TASK: Tally every line in the data that has the word "Disk" and report only the total.

—————

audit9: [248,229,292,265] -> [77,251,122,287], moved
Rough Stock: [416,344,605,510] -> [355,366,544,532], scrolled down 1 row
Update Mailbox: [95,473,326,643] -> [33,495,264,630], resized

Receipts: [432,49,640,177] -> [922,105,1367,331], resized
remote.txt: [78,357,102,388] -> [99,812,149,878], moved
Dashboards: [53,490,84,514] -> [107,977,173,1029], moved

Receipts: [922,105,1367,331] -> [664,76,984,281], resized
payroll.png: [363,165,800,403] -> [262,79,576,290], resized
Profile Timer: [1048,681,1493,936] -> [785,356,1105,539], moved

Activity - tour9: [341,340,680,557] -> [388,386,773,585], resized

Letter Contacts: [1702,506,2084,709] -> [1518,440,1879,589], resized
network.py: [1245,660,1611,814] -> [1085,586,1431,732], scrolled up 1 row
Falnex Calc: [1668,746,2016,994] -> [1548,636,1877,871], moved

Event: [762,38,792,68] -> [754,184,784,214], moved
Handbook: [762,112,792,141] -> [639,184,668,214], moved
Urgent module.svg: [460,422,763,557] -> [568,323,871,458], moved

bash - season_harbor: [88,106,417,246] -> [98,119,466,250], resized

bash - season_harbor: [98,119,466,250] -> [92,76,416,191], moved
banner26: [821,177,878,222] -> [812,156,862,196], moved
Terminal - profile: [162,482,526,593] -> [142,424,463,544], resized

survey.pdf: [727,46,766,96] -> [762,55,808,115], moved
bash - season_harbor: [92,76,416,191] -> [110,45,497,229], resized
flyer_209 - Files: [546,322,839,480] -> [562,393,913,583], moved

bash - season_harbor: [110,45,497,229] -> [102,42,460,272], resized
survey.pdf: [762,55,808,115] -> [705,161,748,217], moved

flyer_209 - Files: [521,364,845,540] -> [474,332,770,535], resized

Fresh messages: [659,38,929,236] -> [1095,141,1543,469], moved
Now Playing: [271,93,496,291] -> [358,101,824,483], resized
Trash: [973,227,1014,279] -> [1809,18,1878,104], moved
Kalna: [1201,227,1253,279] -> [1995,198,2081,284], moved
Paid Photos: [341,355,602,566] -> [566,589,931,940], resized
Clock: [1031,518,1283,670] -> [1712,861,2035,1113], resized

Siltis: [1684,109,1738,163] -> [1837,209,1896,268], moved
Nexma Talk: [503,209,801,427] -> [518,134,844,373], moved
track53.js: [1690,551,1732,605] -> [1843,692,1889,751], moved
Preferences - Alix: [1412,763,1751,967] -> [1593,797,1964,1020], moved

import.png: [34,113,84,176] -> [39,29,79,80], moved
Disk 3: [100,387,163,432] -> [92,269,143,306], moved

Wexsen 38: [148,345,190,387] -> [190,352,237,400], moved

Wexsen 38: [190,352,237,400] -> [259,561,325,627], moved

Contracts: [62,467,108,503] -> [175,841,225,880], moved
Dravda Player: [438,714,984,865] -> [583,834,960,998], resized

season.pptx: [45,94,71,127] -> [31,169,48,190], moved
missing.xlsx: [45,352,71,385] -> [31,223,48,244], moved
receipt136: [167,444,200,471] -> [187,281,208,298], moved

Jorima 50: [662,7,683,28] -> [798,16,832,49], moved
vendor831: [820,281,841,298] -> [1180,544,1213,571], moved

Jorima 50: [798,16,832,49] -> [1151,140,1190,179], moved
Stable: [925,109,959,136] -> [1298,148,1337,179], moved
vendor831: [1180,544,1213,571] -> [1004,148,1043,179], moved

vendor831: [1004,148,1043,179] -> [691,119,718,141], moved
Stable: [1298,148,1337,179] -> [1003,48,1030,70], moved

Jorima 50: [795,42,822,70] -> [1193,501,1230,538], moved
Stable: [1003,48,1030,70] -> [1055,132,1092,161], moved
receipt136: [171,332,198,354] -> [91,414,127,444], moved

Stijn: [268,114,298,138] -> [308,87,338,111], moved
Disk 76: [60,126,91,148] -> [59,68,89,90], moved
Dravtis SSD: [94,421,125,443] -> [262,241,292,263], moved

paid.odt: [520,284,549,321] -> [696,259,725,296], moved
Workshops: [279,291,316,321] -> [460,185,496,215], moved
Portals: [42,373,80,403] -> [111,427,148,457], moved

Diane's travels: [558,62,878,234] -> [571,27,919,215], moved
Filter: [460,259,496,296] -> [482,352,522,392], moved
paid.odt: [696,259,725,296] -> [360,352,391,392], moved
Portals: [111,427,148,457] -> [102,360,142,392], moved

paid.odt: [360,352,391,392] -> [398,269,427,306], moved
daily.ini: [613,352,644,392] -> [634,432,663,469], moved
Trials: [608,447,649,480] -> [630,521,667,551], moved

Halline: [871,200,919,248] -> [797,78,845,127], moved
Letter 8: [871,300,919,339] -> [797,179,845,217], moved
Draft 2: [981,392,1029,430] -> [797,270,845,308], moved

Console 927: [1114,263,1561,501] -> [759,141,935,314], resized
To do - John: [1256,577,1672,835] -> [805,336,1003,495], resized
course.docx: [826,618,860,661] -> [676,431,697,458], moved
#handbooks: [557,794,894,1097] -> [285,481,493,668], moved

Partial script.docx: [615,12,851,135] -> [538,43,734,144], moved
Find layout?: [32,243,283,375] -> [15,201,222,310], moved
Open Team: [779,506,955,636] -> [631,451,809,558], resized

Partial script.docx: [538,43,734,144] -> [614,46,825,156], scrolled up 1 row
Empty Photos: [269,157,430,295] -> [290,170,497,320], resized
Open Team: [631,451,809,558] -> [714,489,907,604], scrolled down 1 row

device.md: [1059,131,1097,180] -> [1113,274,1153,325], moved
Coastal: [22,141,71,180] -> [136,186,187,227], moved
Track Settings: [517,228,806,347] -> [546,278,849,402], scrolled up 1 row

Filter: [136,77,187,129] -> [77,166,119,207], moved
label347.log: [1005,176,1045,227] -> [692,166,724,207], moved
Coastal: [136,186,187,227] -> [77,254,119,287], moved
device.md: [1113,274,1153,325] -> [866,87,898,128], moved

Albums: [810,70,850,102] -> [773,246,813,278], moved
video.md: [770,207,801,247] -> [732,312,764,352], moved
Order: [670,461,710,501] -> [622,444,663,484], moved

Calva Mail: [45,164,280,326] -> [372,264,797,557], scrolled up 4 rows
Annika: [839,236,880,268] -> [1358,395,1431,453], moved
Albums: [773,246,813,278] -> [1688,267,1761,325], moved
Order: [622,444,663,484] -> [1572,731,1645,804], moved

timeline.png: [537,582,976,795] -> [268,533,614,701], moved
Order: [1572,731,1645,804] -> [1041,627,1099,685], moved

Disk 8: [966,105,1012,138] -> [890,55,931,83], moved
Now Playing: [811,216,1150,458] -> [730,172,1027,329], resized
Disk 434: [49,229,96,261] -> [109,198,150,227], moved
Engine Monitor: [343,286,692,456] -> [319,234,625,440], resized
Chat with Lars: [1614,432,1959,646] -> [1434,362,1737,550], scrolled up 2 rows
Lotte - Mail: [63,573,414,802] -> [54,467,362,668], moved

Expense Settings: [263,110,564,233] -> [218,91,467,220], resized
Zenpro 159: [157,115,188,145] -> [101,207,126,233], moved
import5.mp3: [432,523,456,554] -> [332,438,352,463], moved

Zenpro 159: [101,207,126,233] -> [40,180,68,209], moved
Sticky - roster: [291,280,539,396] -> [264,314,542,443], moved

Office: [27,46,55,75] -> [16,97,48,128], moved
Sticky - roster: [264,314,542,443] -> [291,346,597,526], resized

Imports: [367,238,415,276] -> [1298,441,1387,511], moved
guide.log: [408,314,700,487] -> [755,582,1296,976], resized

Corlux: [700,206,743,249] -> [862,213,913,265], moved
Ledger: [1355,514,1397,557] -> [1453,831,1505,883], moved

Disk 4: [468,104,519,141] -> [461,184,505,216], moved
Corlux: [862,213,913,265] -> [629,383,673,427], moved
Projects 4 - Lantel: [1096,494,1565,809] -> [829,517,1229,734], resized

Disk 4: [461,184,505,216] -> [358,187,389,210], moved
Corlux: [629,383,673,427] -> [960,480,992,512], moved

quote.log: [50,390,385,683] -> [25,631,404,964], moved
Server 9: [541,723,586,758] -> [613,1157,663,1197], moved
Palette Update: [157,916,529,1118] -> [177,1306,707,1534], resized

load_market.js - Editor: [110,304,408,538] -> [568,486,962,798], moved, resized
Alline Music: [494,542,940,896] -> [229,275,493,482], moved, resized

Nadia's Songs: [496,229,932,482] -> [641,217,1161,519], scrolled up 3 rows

—————

FINISHED TASK: 6